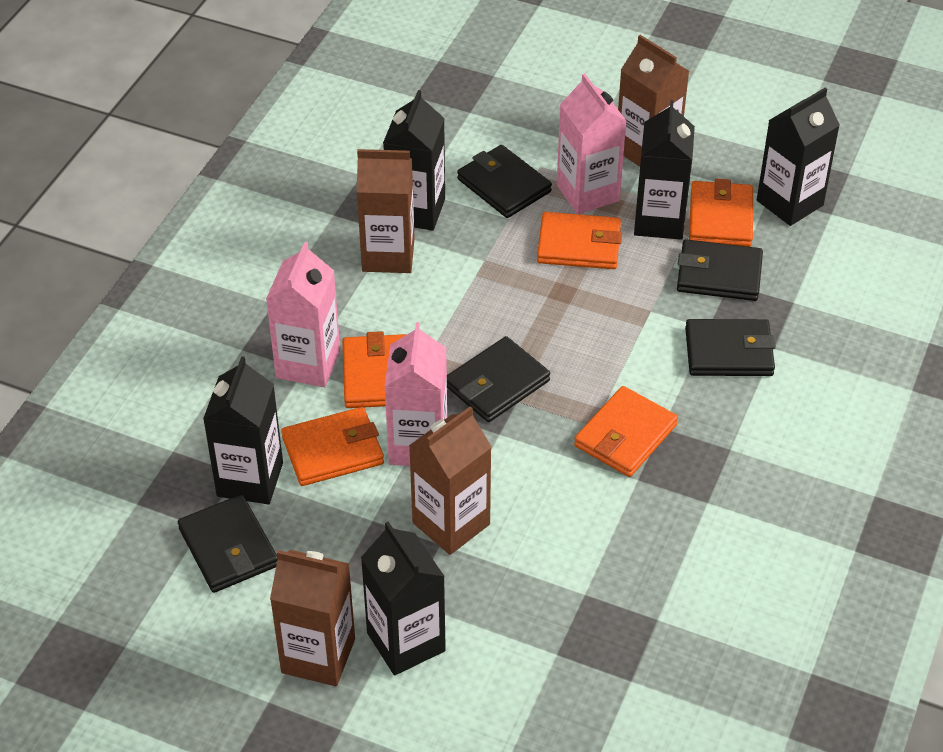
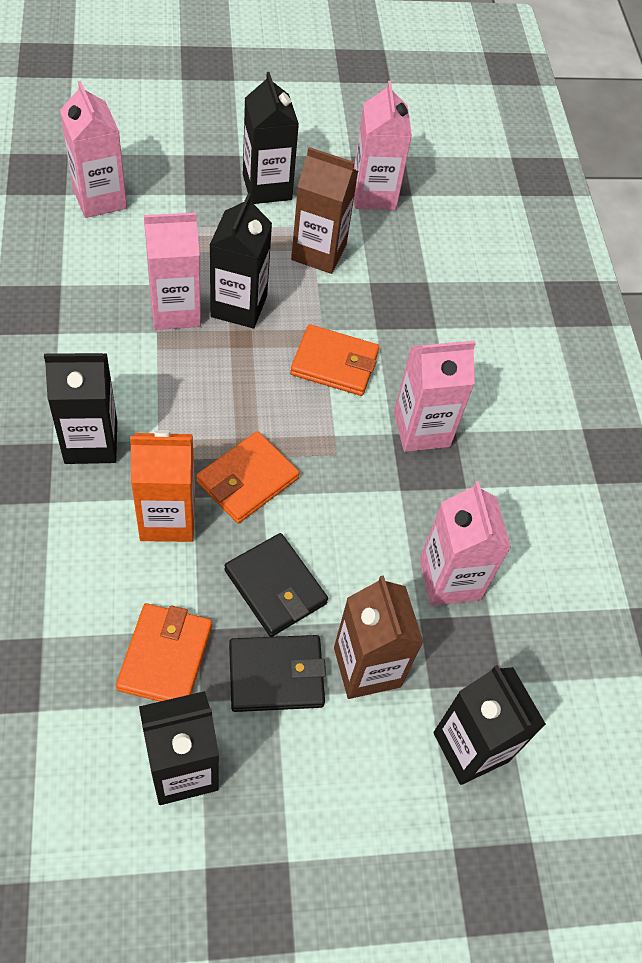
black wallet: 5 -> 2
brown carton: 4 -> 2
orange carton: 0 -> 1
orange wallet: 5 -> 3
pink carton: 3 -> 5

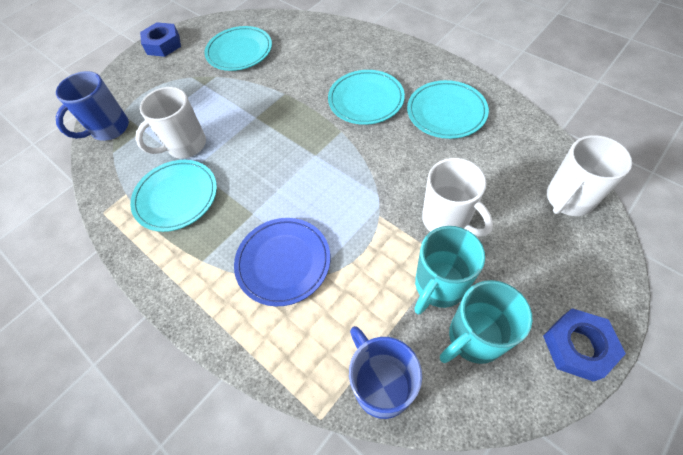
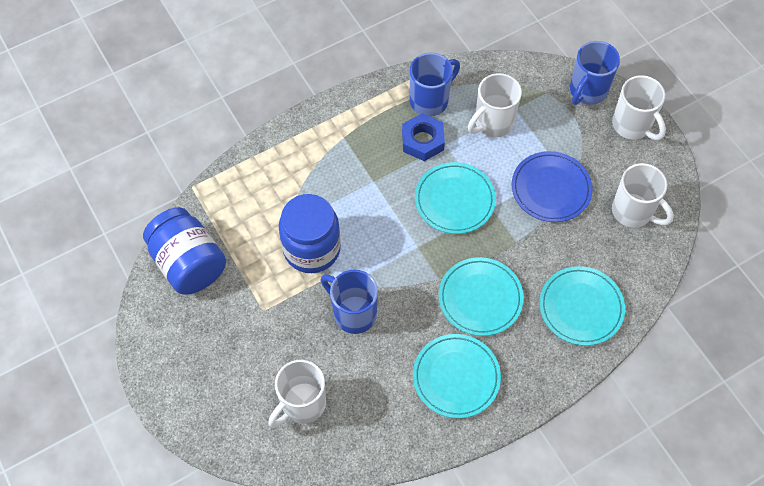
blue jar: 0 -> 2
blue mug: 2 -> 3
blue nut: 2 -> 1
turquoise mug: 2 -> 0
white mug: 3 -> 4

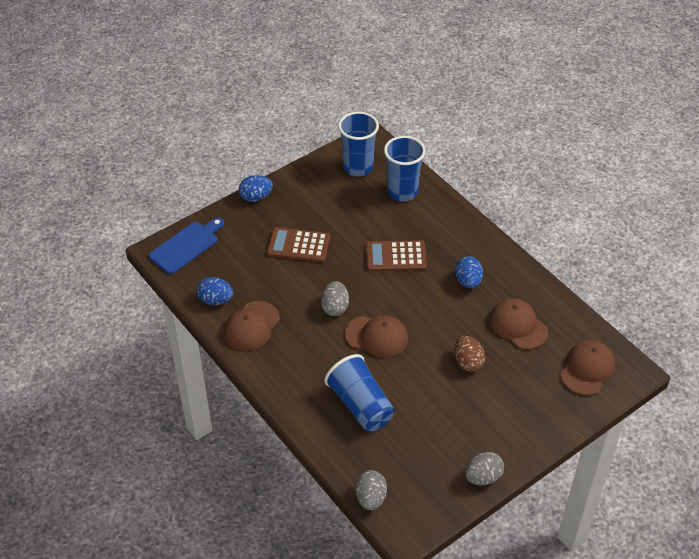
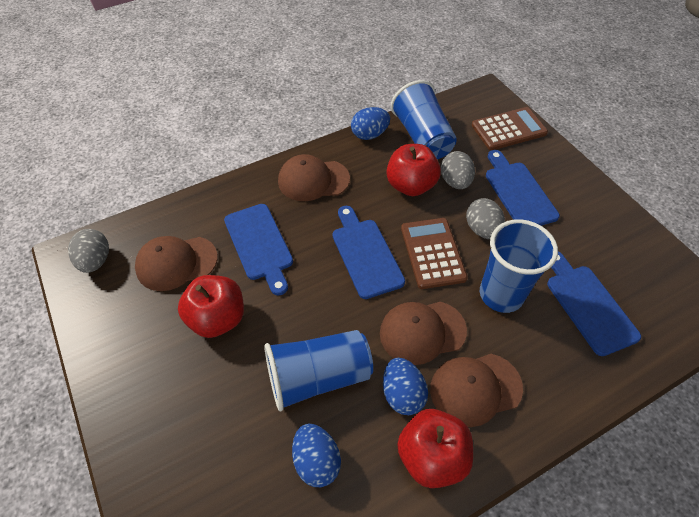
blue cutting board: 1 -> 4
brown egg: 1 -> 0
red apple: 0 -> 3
__________________________________________________
**Work to be completed**
From the line containing "pink carton: 3 -> 5" through the last line of the entries, copy each line exactly and only those, skipping all pictures.

**Solution for this exercise**
pink carton: 3 -> 5

blue jar: 0 -> 2
blue mug: 2 -> 3
blue nut: 2 -> 1
turquoise mug: 2 -> 0
white mug: 3 -> 4

blue cutting board: 1 -> 4
brown egg: 1 -> 0
red apple: 0 -> 3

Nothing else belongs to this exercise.